● **Data to use**:
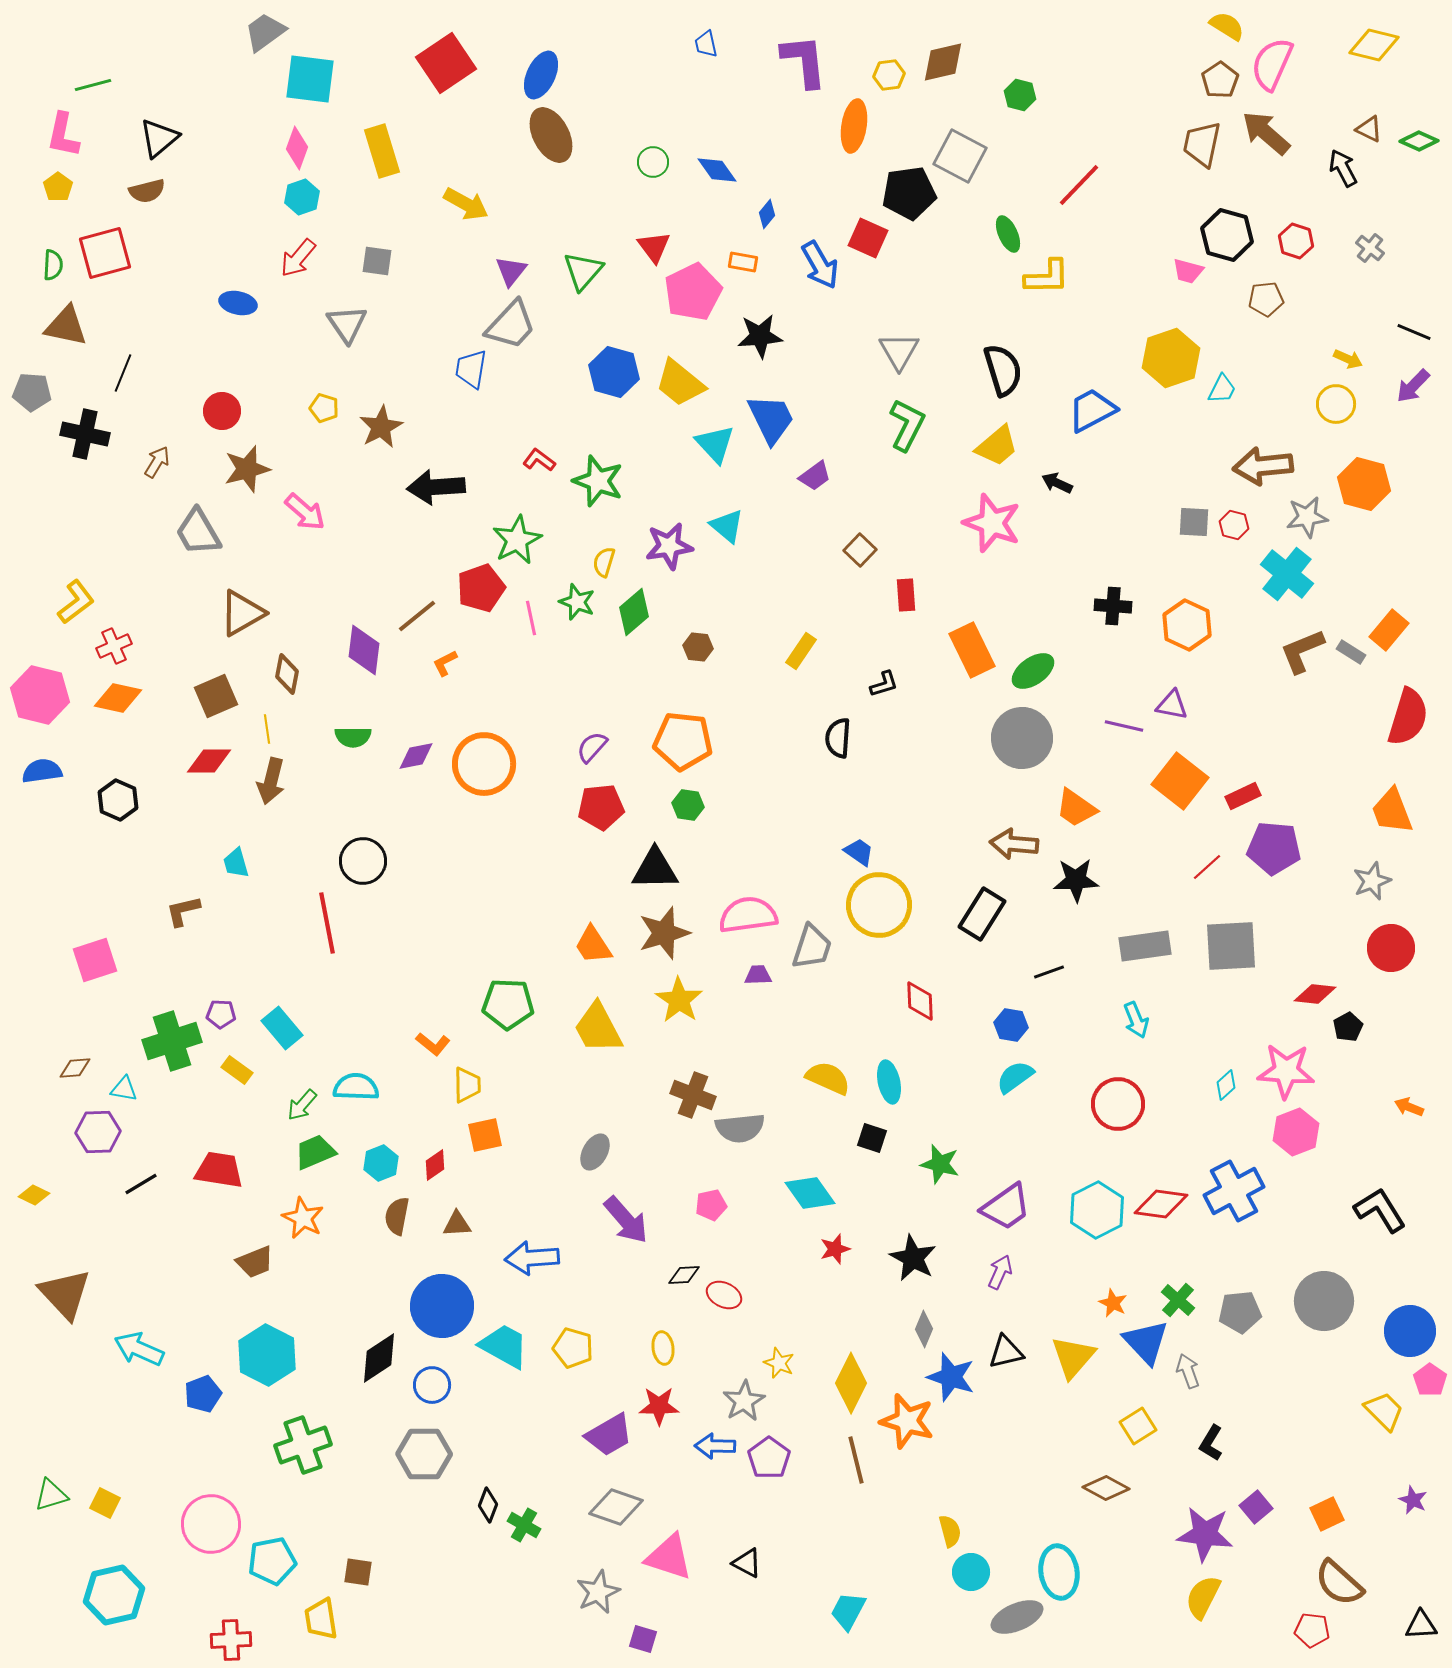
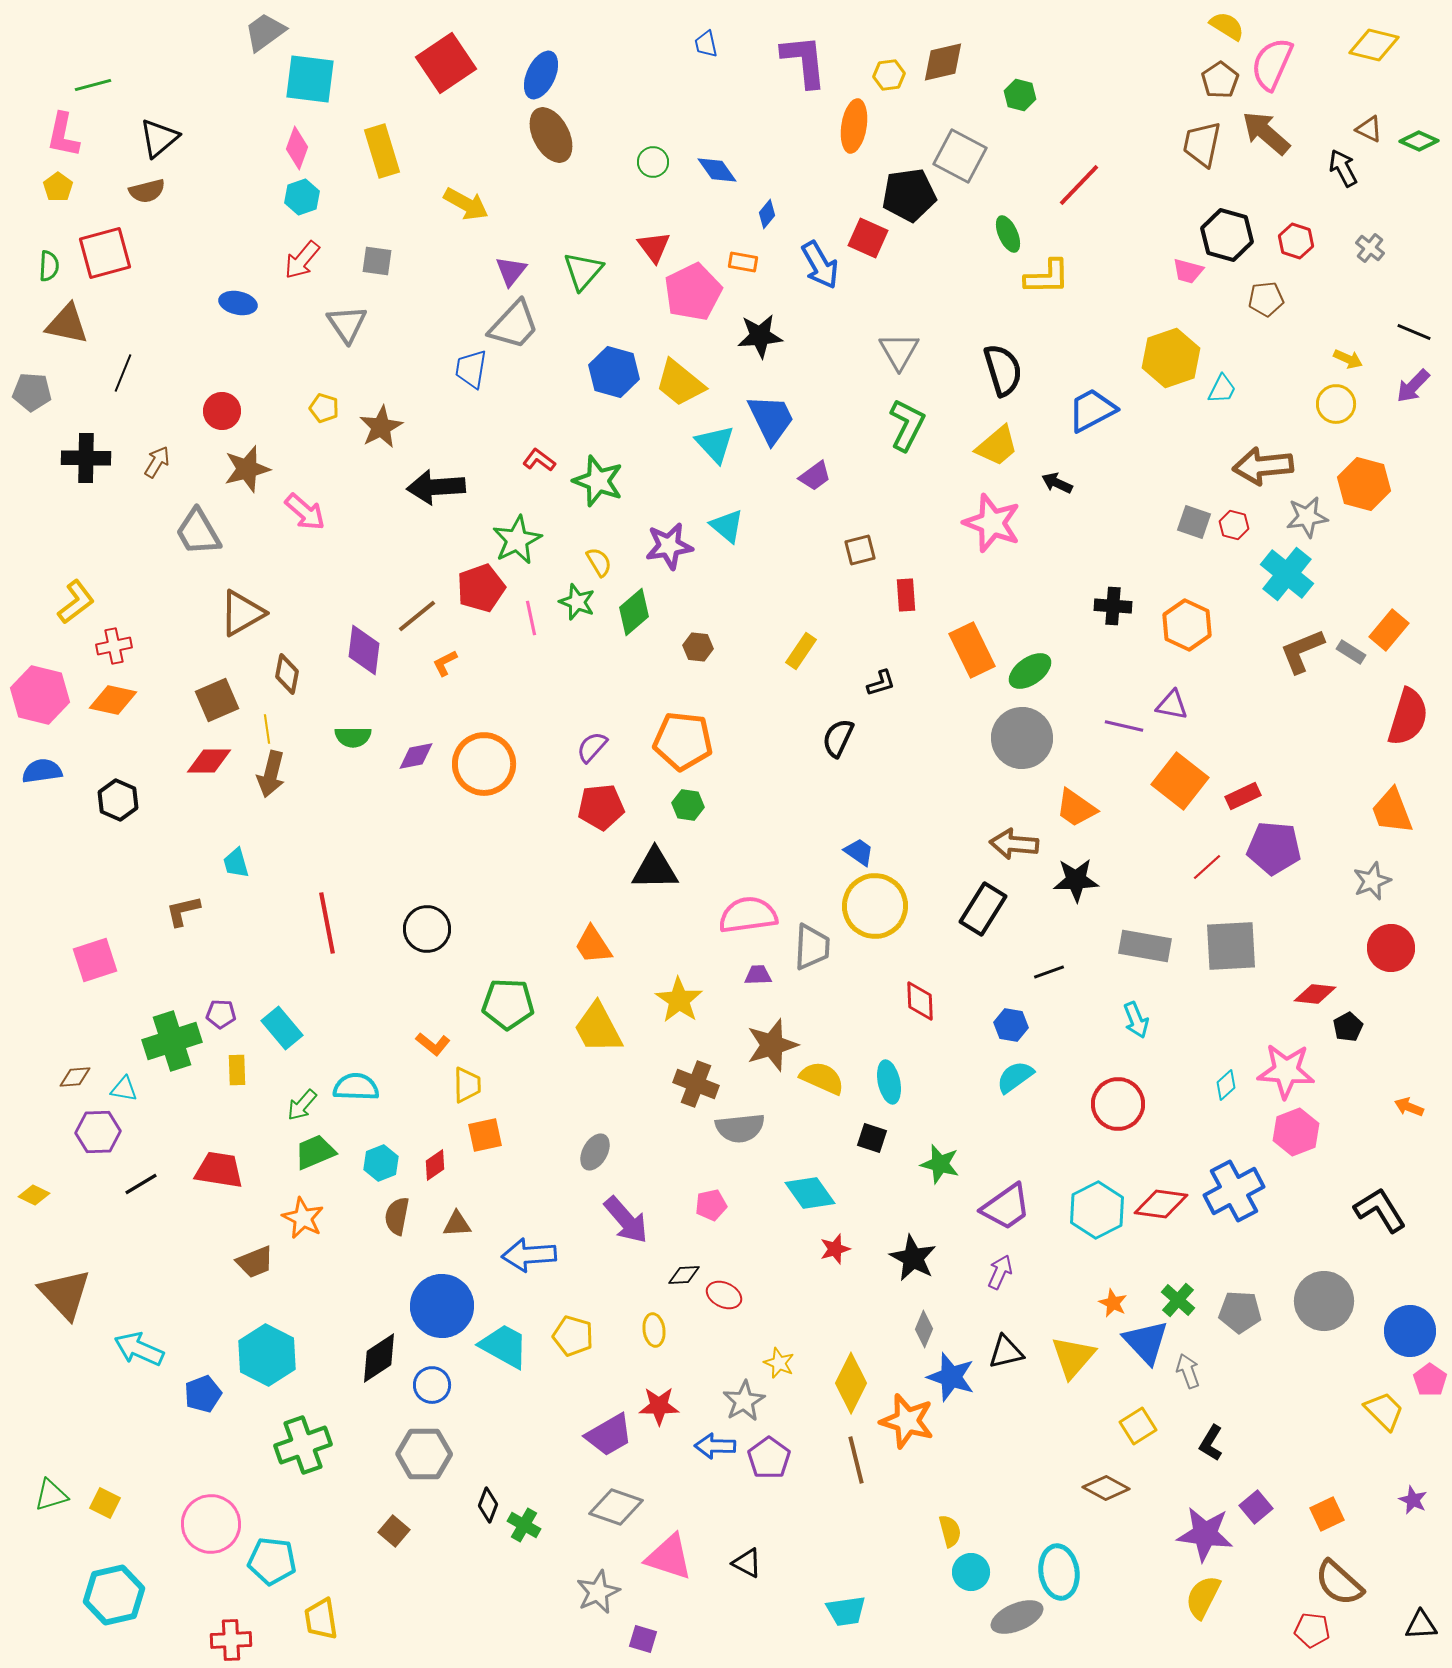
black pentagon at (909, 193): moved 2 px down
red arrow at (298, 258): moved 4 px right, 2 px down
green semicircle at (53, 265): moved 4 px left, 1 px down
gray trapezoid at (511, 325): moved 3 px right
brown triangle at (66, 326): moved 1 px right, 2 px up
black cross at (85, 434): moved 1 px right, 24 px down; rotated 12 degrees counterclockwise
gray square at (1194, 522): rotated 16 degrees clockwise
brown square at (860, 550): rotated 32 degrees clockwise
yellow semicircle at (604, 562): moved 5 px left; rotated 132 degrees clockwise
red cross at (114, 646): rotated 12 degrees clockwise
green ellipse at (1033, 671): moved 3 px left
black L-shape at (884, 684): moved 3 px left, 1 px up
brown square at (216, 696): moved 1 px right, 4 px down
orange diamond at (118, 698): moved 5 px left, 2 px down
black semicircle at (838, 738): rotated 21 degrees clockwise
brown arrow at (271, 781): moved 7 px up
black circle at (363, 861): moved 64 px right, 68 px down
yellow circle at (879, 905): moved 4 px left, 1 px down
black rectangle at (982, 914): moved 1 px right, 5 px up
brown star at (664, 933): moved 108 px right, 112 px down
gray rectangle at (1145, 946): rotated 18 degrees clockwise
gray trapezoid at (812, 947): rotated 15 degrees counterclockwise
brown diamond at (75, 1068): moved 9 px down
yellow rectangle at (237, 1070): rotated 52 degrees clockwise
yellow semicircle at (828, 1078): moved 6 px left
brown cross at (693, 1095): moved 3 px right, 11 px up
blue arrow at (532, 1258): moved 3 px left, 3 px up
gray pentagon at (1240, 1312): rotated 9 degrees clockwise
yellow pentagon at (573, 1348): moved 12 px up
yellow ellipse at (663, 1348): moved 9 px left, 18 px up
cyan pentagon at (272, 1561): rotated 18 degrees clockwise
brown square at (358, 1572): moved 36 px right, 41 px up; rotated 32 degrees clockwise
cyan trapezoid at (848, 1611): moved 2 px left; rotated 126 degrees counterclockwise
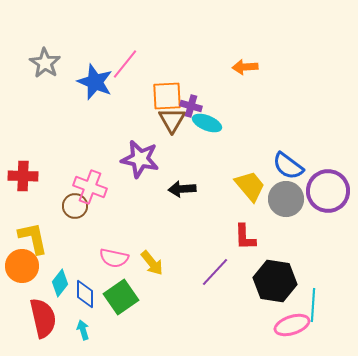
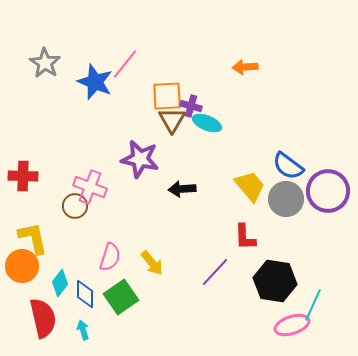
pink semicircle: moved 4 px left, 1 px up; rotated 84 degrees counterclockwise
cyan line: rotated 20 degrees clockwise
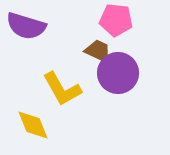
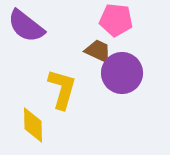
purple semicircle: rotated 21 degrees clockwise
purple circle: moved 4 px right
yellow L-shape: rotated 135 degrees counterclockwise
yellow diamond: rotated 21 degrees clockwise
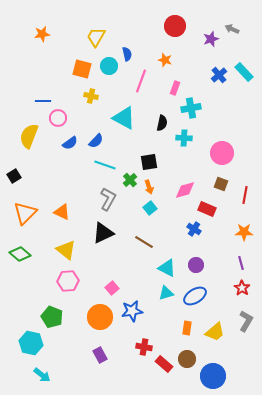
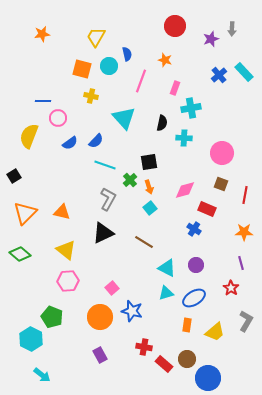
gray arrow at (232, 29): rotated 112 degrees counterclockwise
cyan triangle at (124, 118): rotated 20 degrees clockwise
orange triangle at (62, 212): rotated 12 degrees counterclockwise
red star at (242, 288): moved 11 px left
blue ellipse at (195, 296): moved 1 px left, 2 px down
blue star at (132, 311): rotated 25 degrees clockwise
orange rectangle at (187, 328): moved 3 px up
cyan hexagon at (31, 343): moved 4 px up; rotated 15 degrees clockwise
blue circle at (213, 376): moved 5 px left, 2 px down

● **Work item**: Word for word, write out the lines from the top of the records above down to the line holding "purple semicircle: rotated", inclusive, but not the pictures.

● **Finished exercise**:
black pentagon at (909, 193): moved 2 px down
red arrow at (298, 258): moved 4 px right, 2 px down
green semicircle at (53, 265): moved 4 px left, 1 px down
gray trapezoid at (511, 325): moved 3 px right
brown triangle at (66, 326): moved 1 px right, 2 px up
black cross at (85, 434): moved 1 px right, 24 px down; rotated 12 degrees counterclockwise
gray square at (1194, 522): rotated 16 degrees clockwise
brown square at (860, 550): rotated 32 degrees clockwise
yellow semicircle at (604, 562): moved 5 px left; rotated 132 degrees clockwise
red cross at (114, 646): rotated 12 degrees clockwise
green ellipse at (1033, 671): moved 3 px left
black L-shape at (884, 684): moved 3 px left, 1 px up
brown square at (216, 696): moved 1 px right, 4 px down
orange diamond at (118, 698): moved 5 px left, 2 px down
black semicircle at (838, 738): rotated 21 degrees clockwise
brown arrow at (271, 781): moved 7 px up
black circle at (363, 861): moved 64 px right, 68 px down
yellow circle at (879, 905): moved 4 px left, 1 px down
black rectangle at (982, 914): moved 1 px right, 5 px up
brown star at (664, 933): moved 108 px right, 112 px down
gray rectangle at (1145, 946): rotated 18 degrees clockwise
gray trapezoid at (812, 947): rotated 15 degrees counterclockwise
brown diamond at (75, 1068): moved 9 px down
yellow rectangle at (237, 1070): rotated 52 degrees clockwise
yellow semicircle at (828, 1078): moved 6 px left
brown cross at (693, 1095): moved 3 px right, 11 px up
blue arrow at (532, 1258): moved 3 px left, 3 px up
gray pentagon at (1240, 1312): rotated 9 degrees clockwise
yellow pentagon at (573, 1348): moved 12 px up
yellow ellipse at (663, 1348): moved 9 px left, 18 px up
cyan pentagon at (272, 1561): rotated 18 degrees clockwise
brown square at (358, 1572): moved 36 px right, 41 px up; rotated 32 degrees clockwise
cyan trapezoid at (848, 1611): moved 2 px left; rotated 126 degrees counterclockwise
pink semicircle: moved 4 px left, 1 px up; rotated 84 degrees counterclockwise
cyan line: rotated 20 degrees clockwise
purple semicircle: rotated 21 degrees clockwise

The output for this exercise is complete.